▶ Input rows

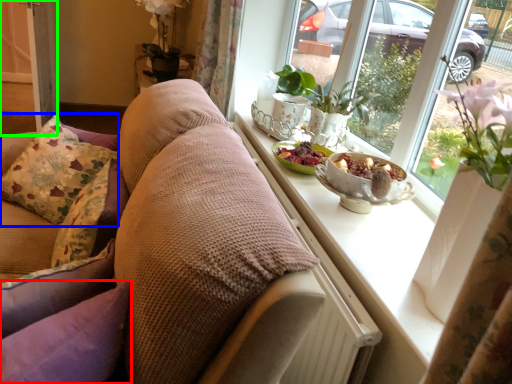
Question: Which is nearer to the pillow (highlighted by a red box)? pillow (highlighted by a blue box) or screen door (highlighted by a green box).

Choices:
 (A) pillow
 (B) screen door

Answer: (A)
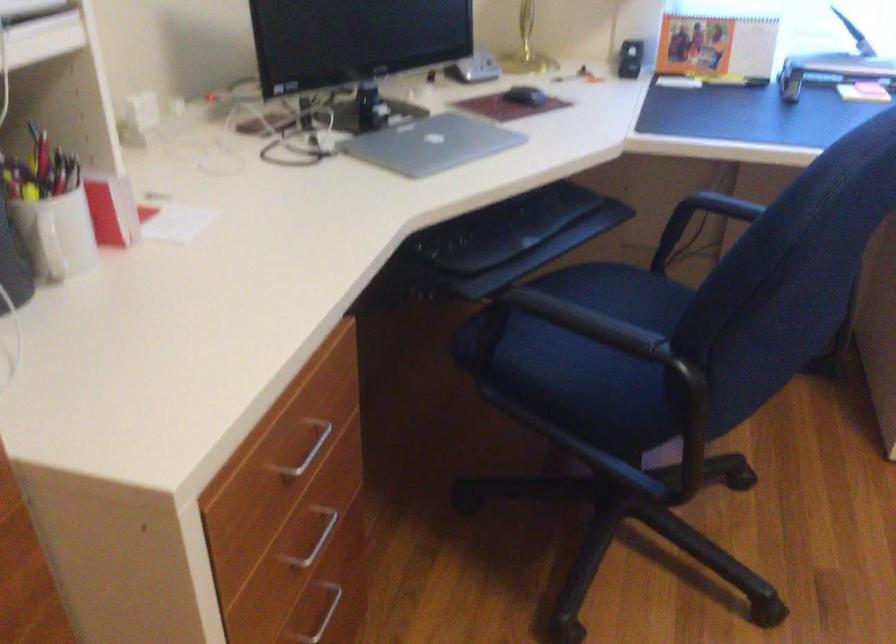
* * *
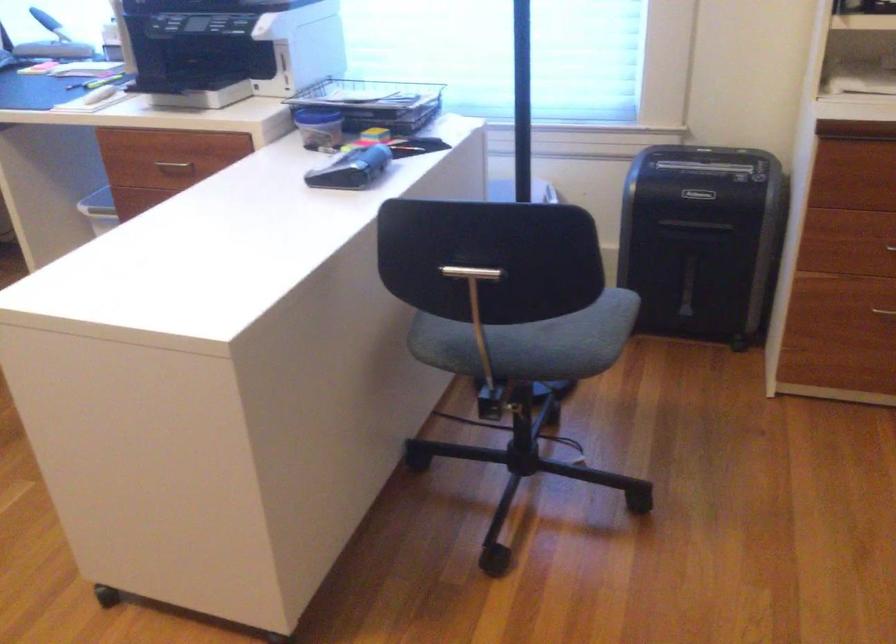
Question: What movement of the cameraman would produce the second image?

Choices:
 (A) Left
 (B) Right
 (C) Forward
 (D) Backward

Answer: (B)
* * *
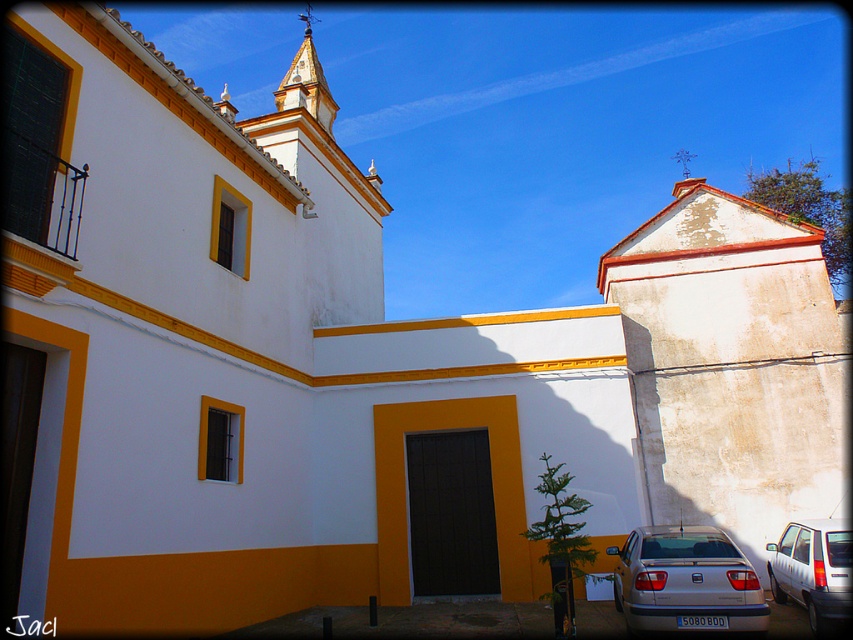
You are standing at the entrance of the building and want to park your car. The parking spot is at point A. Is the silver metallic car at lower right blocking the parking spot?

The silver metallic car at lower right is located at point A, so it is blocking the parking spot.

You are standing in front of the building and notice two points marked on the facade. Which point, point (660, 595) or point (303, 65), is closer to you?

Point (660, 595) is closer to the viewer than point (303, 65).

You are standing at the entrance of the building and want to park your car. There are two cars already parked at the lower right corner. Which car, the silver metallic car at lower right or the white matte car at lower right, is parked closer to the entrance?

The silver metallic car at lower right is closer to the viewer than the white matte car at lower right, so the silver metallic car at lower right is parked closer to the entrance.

▶ Work instructions
Format the data from the line containing "the parking spot?" down to the line containing "The silver metallic car at lower right is located", both included, as a JSON list of strings with one string per line and blank lines omitted. Include only those lines.

▶ Task output
[
  "You are standing at the entrance of the building and want to park your car. The parking spot is at point A. Is the silver metallic car at lower right blocking the parking spot?",
  "The silver metallic car at lower right is located at point A, so it is blocking the parking spot."
]